-------- Supplied data

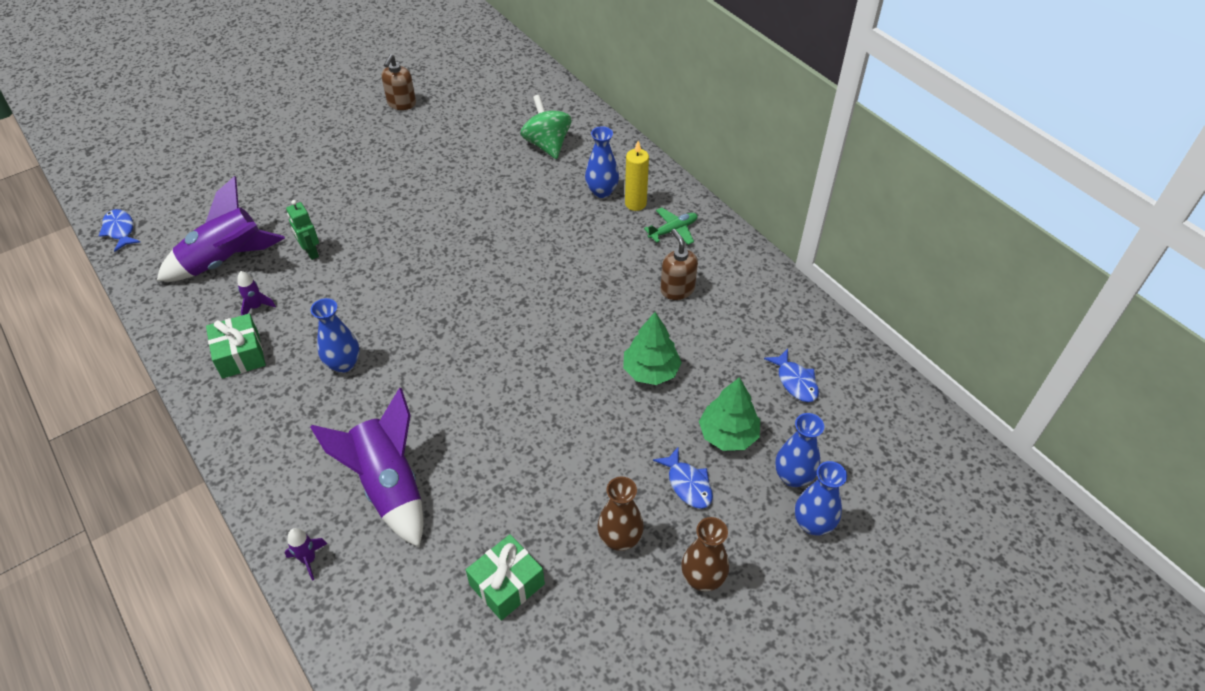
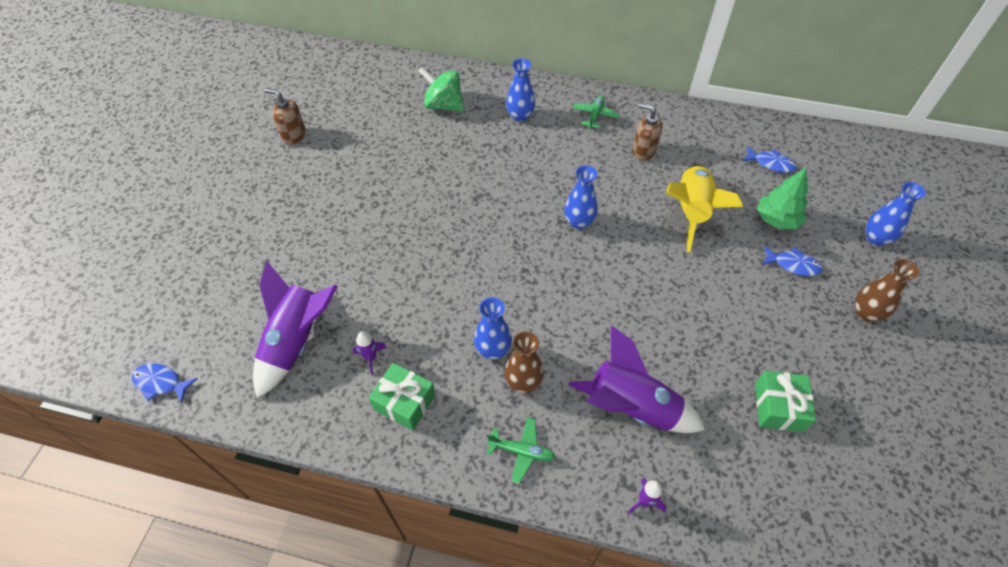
camera: 40 degrees left, 5 degrees up
green robot [286,200,319,260] -> none
brown soap dispenser [382,54,416,110] -> brown soap dispenser turned 135 degrees clockwise [264,88,306,145]
brown vase [597,476,644,551] -> brown vase moved to [504,331,544,393]
green tree [623,312,682,385] -> yellow rocket [666,164,743,252]
yellow candle [625,141,649,211] -> none
blue vase [775,413,824,487] -> blue vase moved to [564,165,598,229]
none -> green plane [487,417,555,484]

----------------

● **The task**: Each record should be printed again precisely, though not its pictures.

● **Answer below**:
camera: 40 degrees left, 5 degrees up
green robot [286,200,319,260] -> none
brown soap dispenser [382,54,416,110] -> brown soap dispenser turned 135 degrees clockwise [264,88,306,145]
brown vase [597,476,644,551] -> brown vase moved to [504,331,544,393]
green tree [623,312,682,385] -> yellow rocket [666,164,743,252]
yellow candle [625,141,649,211] -> none
blue vase [775,413,824,487] -> blue vase moved to [564,165,598,229]
none -> green plane [487,417,555,484]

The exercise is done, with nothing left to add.